Data items
------------------------------------------------

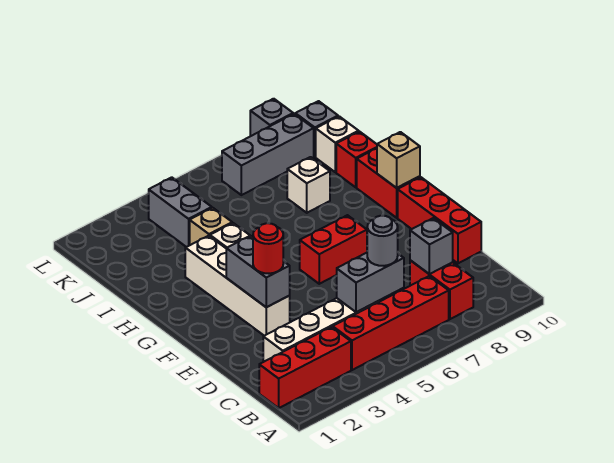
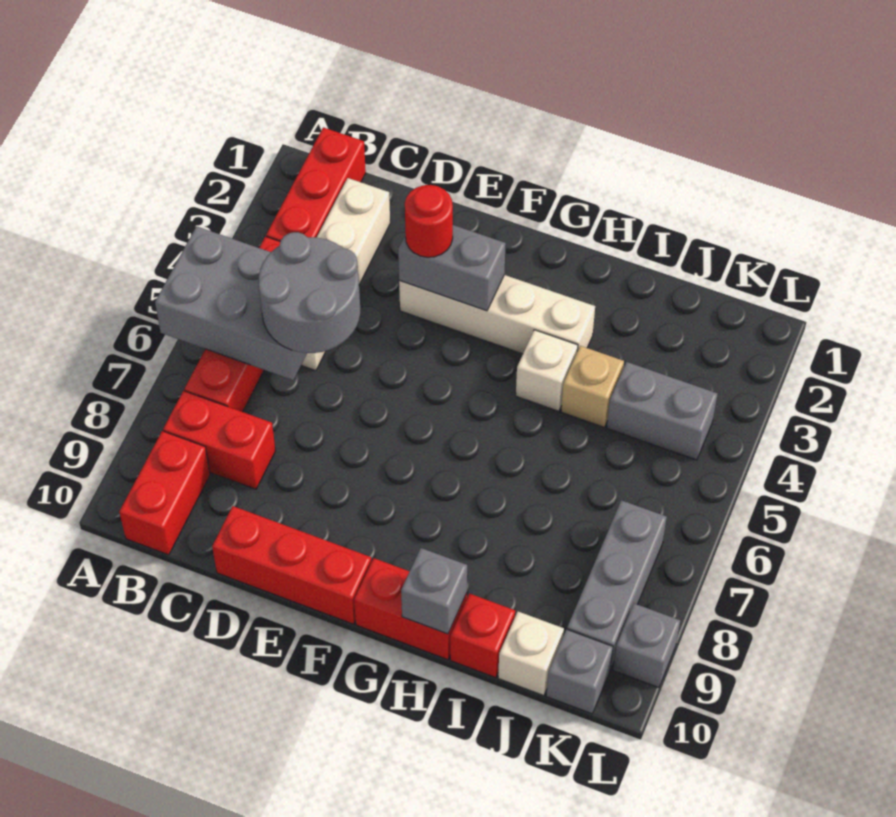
grey brick C5:C6 level 2 -> grey brick A5:C6 level 2
grey round brick C6 level 3 -> grey round brick C5:D6 level 3
grey brick C8 level 2 -> grey brick H10 level 2
red brick F6:F7 level 1 -> red brick B9:B10 level 1
tan brick G10 level 2 -> none
white brick I8 level 1 -> none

------------------------------------------------

Only lines with the word "none" go in the answer. Take them all from the entries above.

Solution below.
tan brick G10 level 2 -> none
white brick I8 level 1 -> none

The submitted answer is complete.